--- Exercise instructions ---
Set down exactly the lines below, starting at the one that contains "grey carton |" and ending at the one that contains "shifted | blue", with both of those lines included and nothing else.

(Scene change data)
• • • • •

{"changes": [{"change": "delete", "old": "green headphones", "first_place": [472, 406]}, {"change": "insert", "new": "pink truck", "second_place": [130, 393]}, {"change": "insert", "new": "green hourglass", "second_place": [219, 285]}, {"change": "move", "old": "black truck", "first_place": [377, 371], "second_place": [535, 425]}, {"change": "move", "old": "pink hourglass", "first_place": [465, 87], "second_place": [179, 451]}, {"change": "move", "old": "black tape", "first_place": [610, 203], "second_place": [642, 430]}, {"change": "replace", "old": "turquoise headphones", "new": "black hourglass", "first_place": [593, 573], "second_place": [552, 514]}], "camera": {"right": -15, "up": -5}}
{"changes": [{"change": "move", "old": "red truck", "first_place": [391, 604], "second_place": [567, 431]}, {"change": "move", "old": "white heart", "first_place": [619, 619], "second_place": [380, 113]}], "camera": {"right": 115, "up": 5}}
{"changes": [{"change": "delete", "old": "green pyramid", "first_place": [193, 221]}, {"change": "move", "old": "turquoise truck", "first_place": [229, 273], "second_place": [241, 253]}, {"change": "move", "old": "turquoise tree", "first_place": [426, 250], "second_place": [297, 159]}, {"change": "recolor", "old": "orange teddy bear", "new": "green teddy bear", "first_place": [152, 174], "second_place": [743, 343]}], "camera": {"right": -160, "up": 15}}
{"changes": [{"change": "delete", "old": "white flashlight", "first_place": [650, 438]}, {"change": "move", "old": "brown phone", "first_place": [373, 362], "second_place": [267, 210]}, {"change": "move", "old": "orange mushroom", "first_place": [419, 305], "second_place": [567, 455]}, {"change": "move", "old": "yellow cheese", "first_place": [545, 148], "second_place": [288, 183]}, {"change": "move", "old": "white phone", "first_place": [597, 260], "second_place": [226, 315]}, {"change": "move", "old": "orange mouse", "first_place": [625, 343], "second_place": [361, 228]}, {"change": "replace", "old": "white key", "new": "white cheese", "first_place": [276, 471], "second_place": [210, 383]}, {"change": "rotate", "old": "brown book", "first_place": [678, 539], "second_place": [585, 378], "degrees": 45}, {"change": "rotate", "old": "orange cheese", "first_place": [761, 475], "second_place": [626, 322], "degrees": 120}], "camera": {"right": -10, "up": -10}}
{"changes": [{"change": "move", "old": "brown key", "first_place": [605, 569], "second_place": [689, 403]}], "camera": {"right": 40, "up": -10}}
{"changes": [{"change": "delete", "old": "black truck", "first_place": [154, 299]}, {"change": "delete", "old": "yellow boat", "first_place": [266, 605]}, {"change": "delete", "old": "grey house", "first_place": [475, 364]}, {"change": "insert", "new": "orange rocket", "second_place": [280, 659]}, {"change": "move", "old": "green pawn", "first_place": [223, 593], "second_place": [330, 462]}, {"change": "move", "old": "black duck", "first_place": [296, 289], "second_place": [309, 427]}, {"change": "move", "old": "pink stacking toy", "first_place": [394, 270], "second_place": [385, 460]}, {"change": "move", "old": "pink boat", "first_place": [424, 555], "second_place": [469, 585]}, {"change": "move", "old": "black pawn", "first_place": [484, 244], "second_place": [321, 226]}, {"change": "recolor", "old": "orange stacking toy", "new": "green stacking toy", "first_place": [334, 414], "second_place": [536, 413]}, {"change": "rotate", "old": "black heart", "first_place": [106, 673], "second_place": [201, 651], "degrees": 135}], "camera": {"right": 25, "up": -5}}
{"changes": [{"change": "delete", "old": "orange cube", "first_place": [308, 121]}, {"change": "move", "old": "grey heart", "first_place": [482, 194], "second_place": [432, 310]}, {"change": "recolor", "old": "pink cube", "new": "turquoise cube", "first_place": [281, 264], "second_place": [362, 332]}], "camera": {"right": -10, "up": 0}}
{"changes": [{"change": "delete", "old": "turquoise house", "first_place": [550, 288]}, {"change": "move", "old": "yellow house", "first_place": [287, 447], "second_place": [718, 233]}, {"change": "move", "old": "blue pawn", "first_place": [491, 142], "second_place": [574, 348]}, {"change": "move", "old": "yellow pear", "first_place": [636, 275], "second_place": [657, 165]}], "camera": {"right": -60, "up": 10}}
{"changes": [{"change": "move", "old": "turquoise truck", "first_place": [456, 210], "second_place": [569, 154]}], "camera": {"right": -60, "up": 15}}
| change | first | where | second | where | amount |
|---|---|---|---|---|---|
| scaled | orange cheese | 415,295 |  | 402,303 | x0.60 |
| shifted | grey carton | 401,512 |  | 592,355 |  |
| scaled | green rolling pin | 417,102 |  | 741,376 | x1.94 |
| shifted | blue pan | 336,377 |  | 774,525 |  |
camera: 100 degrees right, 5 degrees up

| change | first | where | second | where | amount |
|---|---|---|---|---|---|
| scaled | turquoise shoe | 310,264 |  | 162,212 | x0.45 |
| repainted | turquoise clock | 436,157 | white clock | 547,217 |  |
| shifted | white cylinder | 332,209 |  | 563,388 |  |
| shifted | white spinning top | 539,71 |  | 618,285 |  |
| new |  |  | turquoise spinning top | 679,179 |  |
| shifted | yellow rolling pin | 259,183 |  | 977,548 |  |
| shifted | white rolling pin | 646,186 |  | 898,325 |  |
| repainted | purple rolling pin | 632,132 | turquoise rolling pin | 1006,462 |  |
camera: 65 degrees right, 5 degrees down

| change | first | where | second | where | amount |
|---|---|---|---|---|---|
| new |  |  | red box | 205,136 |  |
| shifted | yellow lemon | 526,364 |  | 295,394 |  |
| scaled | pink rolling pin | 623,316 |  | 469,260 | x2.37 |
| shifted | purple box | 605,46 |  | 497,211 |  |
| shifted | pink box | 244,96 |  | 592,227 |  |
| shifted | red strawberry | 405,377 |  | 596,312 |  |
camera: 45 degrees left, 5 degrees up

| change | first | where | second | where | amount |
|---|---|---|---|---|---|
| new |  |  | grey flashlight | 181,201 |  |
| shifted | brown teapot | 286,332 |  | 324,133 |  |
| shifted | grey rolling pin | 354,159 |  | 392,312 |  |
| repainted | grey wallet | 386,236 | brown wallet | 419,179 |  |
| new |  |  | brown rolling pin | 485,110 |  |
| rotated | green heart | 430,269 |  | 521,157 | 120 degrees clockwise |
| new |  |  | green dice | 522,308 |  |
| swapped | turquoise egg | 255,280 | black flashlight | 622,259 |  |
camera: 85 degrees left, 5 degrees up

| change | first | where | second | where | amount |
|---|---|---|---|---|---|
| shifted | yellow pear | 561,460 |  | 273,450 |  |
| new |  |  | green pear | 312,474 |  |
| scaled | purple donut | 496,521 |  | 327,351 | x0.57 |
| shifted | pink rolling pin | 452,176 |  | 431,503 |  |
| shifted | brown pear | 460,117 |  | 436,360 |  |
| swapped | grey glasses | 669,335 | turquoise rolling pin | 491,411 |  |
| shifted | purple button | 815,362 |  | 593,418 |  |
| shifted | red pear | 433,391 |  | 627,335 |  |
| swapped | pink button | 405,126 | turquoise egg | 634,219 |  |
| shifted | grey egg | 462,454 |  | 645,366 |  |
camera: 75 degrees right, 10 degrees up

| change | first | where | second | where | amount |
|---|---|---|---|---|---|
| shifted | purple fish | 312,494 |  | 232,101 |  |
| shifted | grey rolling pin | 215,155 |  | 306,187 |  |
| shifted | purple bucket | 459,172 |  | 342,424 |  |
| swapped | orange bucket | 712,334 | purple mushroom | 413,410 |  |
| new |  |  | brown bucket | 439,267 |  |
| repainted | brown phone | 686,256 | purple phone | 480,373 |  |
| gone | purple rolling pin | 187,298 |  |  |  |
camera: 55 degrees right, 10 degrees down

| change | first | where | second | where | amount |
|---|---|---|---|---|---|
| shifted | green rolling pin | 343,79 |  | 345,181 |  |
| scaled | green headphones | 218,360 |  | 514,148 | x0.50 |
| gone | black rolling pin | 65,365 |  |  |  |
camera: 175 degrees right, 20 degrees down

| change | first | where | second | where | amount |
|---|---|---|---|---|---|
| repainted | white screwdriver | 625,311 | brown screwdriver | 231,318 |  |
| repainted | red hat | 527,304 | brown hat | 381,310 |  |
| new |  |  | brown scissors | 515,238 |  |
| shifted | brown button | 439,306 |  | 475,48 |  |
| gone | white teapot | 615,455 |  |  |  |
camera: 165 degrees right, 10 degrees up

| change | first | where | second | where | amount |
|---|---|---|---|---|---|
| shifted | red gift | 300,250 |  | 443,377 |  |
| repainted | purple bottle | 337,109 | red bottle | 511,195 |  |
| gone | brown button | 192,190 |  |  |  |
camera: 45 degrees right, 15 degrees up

• • • • •

--- Solved problem ---
| shifted | grey carton | 401,512 |  | 592,355 |  |
| scaled | green rolling pin | 417,102 |  | 741,376 | x1.94 |
| shifted | blue pan | 336,377 |  | 774,525 |  |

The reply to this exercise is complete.